ACTIVITY
Your answer must be the exact lines from the one holding "red plane: 6 -> 4" through the end of the entries, with no pictures.
==== EXTRACTED RECORDS
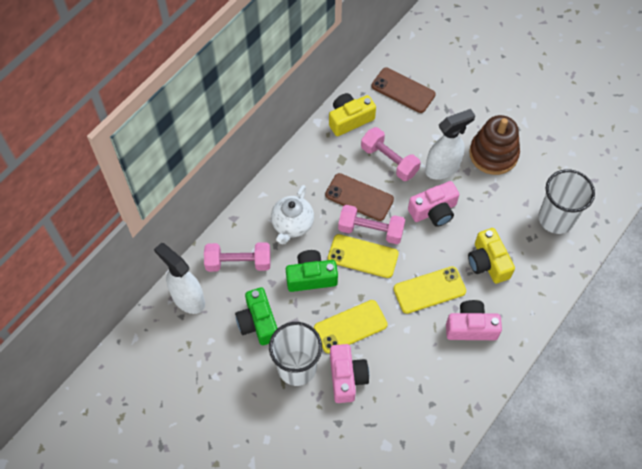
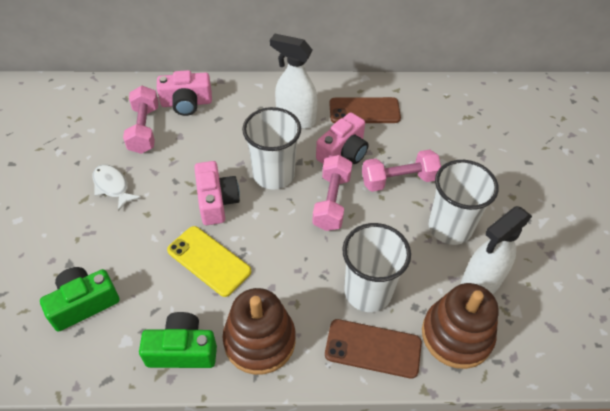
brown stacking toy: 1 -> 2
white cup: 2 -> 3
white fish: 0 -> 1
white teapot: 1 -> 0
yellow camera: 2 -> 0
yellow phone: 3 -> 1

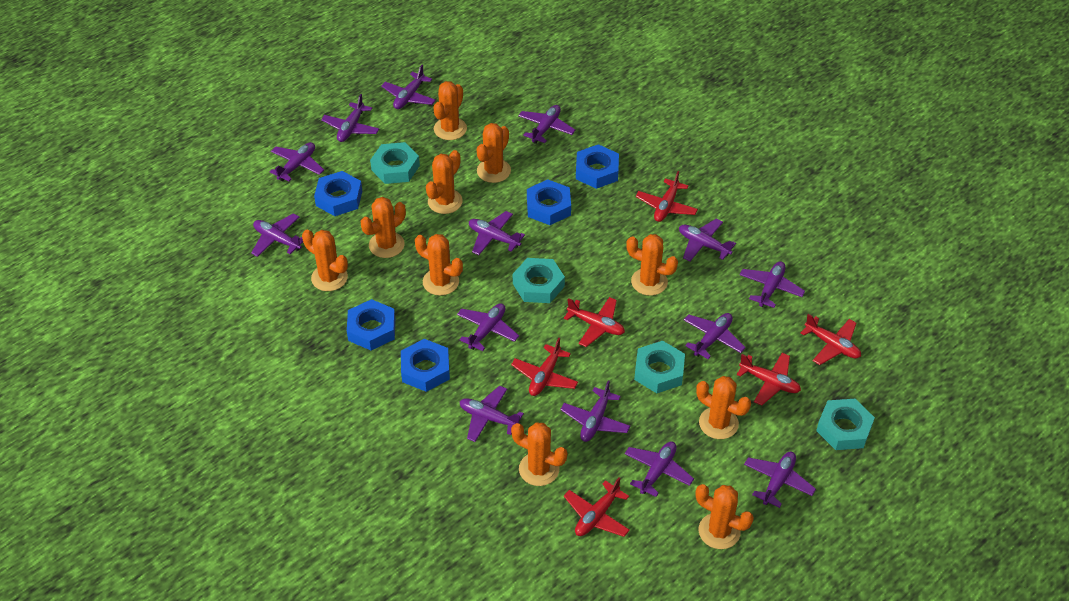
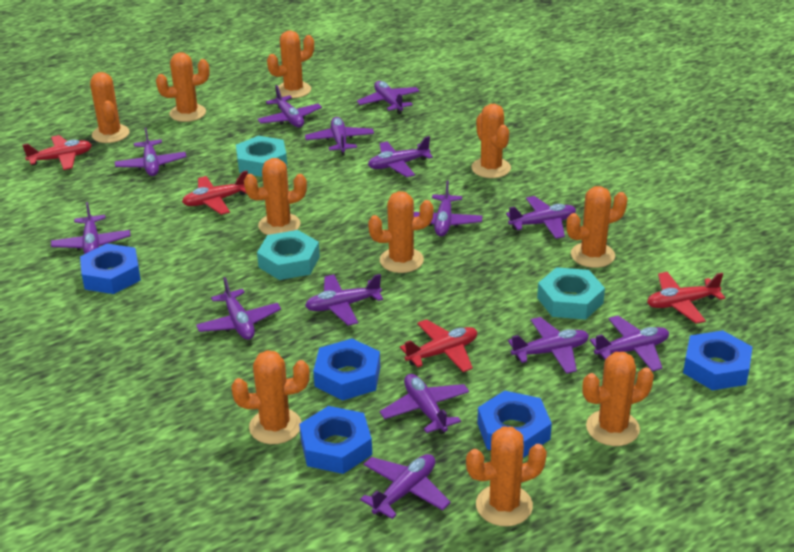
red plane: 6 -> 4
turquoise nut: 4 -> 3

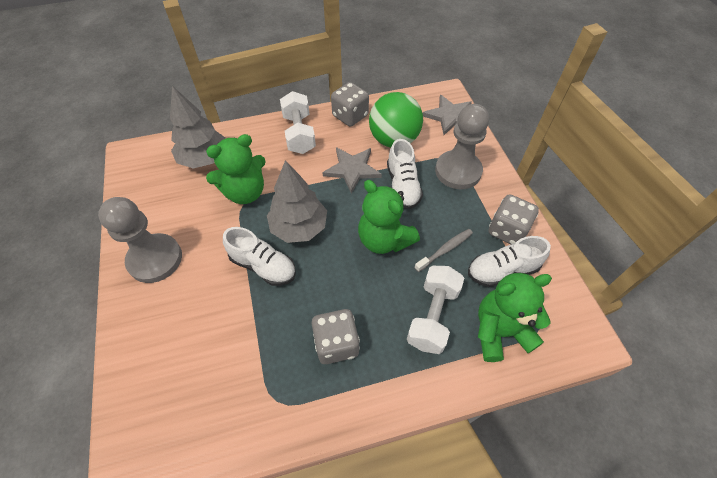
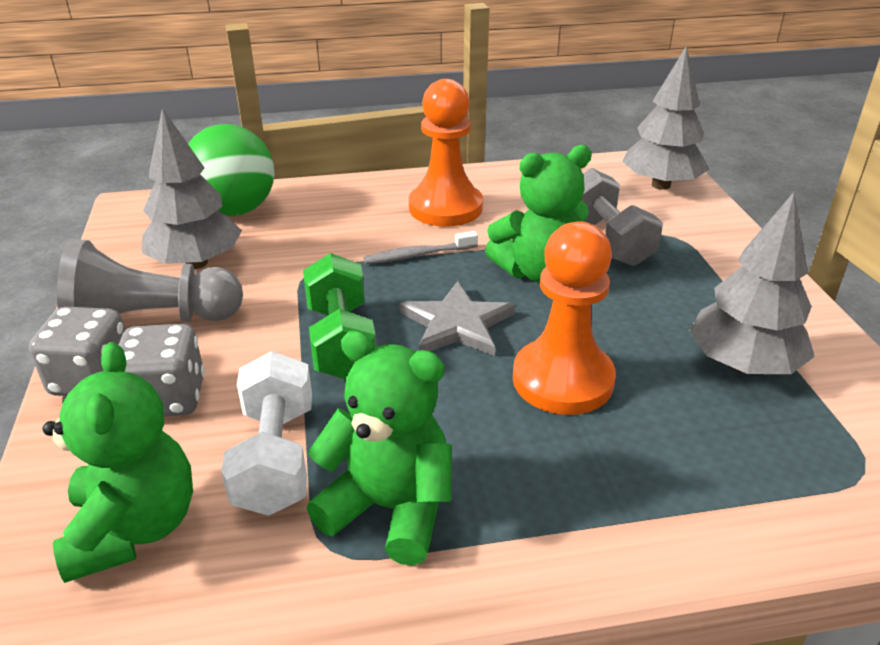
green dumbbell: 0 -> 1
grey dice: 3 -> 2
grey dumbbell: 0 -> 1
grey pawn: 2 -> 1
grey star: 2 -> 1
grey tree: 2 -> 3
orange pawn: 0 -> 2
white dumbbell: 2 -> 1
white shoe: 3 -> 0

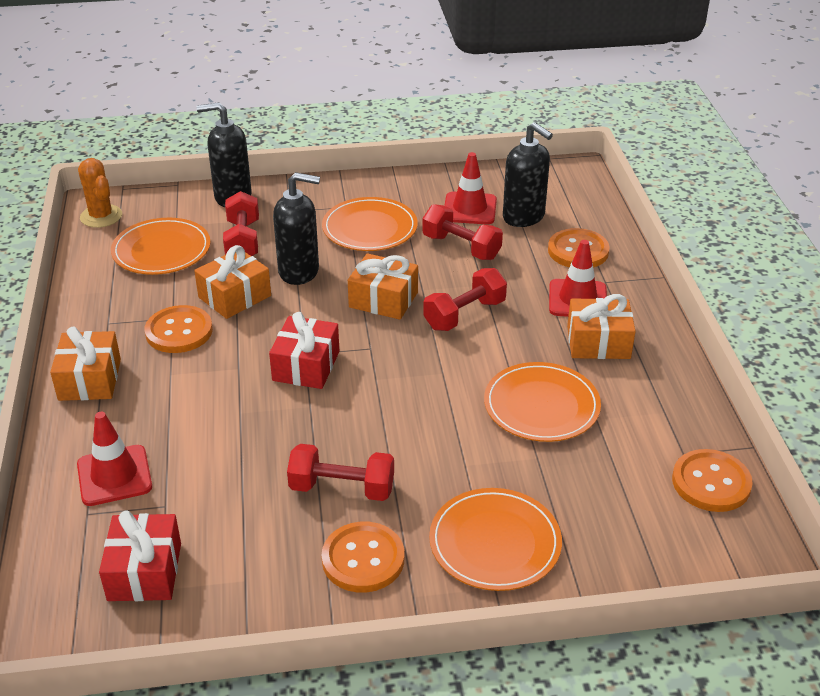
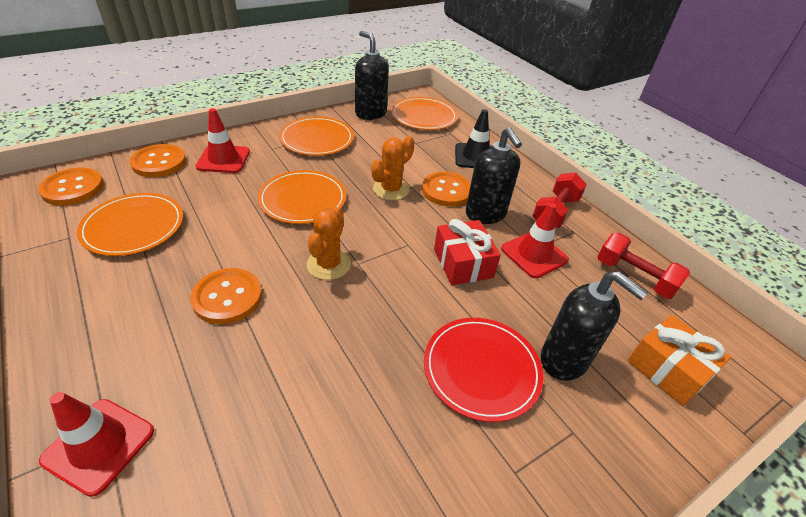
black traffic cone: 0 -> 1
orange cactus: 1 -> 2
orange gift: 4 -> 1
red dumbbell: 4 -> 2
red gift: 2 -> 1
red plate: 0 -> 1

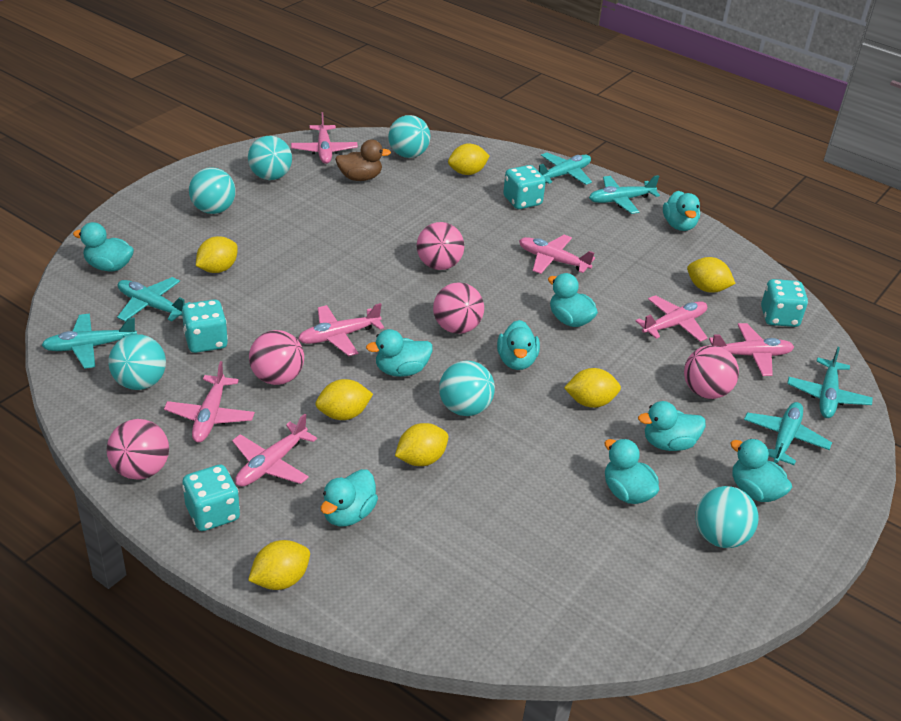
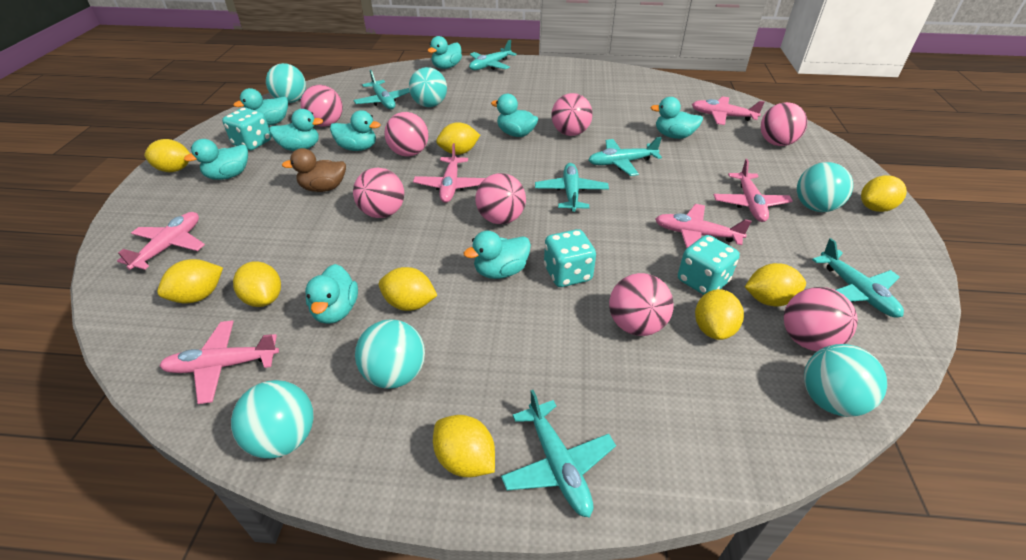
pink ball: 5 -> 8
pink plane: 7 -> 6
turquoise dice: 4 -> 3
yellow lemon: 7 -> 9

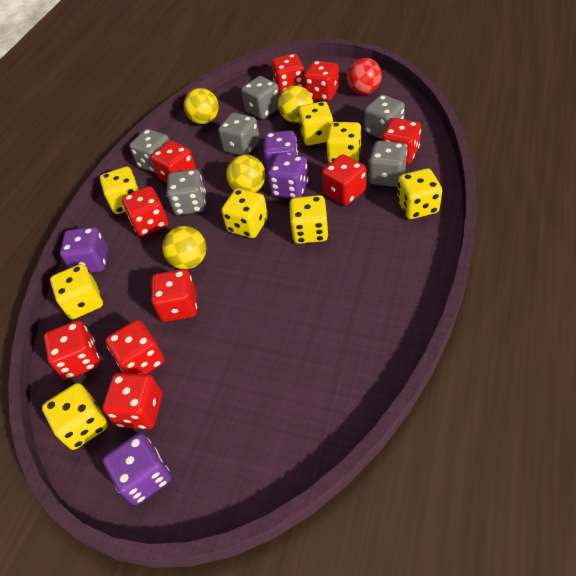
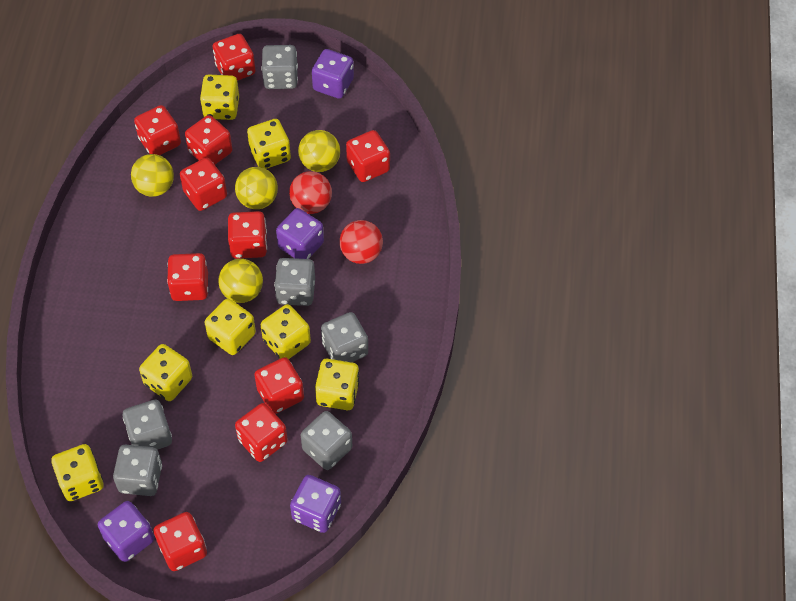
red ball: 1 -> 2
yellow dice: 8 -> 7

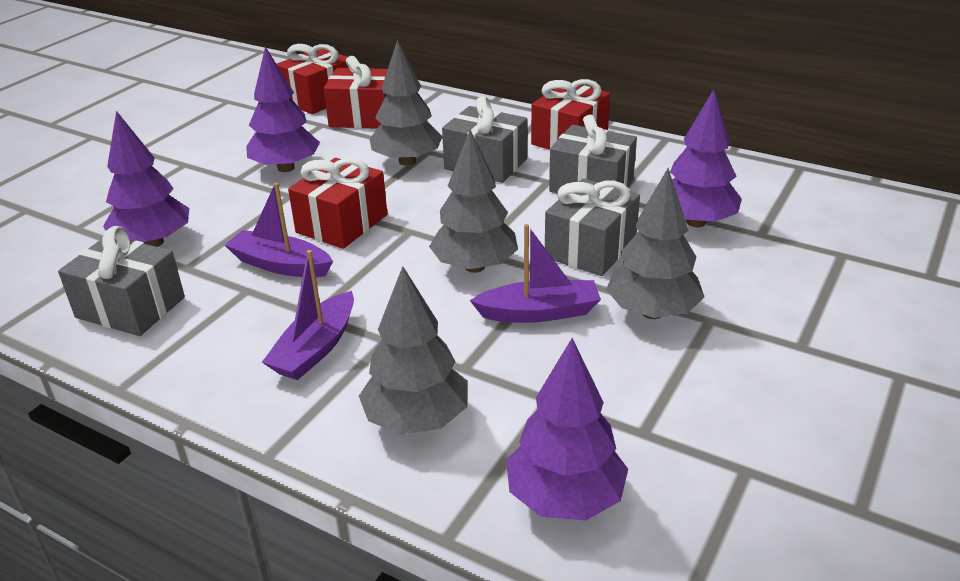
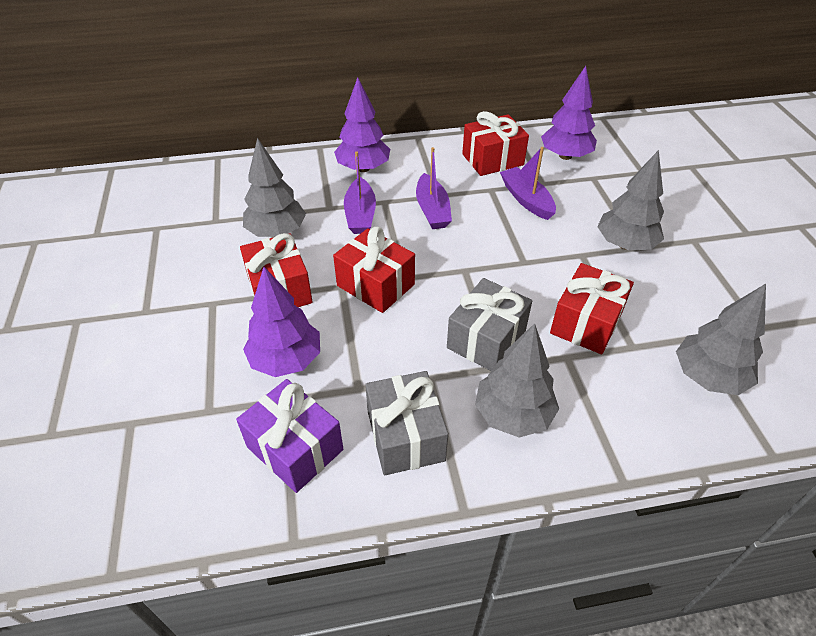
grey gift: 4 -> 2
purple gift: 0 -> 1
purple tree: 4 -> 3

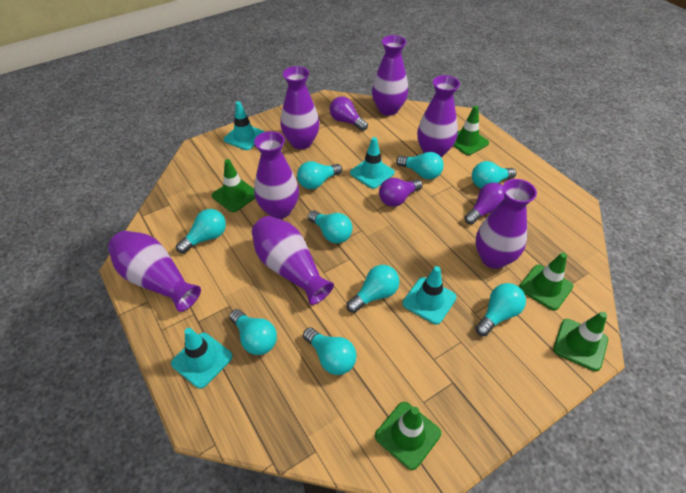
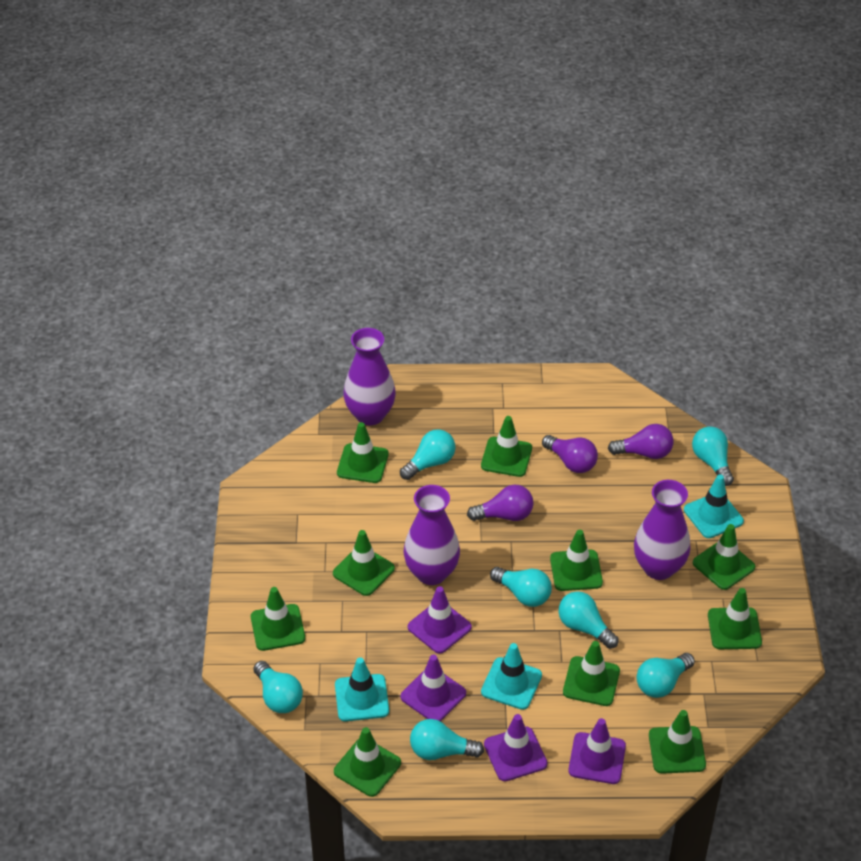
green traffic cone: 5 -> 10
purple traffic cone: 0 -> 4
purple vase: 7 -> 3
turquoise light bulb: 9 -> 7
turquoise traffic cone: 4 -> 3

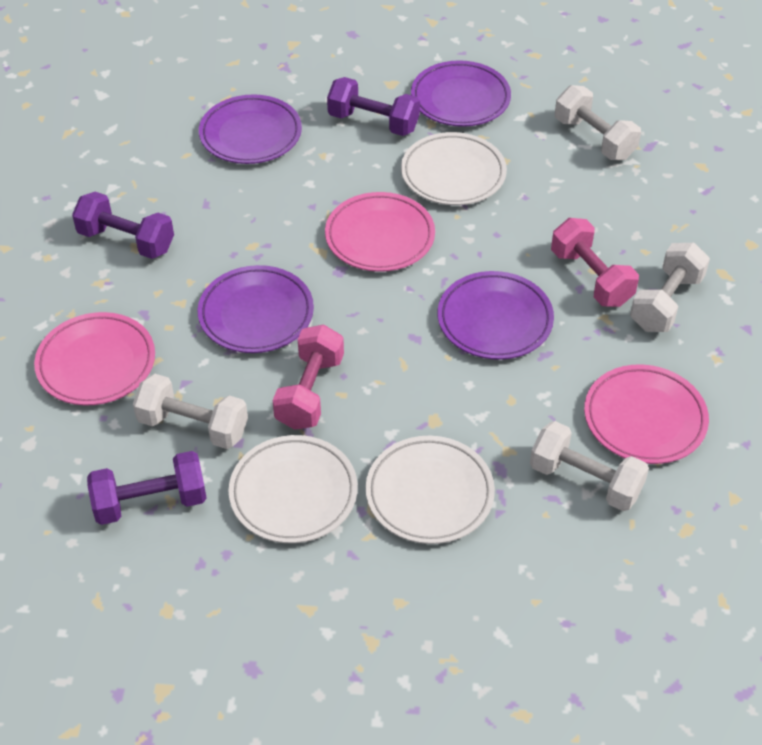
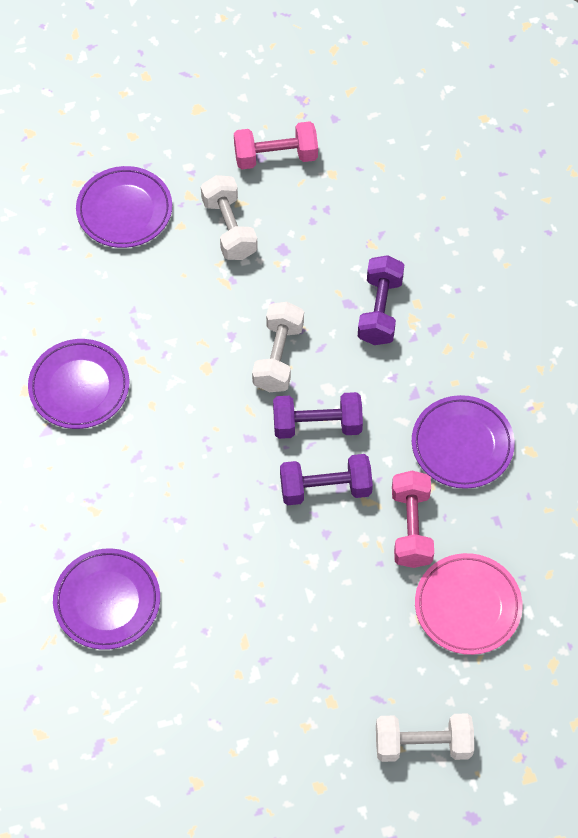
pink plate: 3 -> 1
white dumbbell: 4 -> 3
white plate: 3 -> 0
========
YOUR RESPONSE
red plane: 6 -> 4
turquoise nut: 4 -> 3

green dumbbell: 0 -> 1
grey dice: 3 -> 2
grey dumbbell: 0 -> 1
grey pawn: 2 -> 1
grey star: 2 -> 1
grey tree: 2 -> 3
orange pawn: 0 -> 2
white dumbbell: 2 -> 1
white shoe: 3 -> 0

black traffic cone: 0 -> 1
orange cactus: 1 -> 2
orange gift: 4 -> 1
red dumbbell: 4 -> 2
red gift: 2 -> 1
red plate: 0 -> 1

pink ball: 5 -> 8
pink plane: 7 -> 6
turquoise dice: 4 -> 3
yellow lemon: 7 -> 9

red ball: 1 -> 2
yellow dice: 8 -> 7

grey gift: 4 -> 2
purple gift: 0 -> 1
purple tree: 4 -> 3

green traffic cone: 5 -> 10
purple traffic cone: 0 -> 4
purple vase: 7 -> 3
turquoise light bulb: 9 -> 7
turquoise traffic cone: 4 -> 3

pink plate: 3 -> 1
white dumbbell: 4 -> 3
white plate: 3 -> 0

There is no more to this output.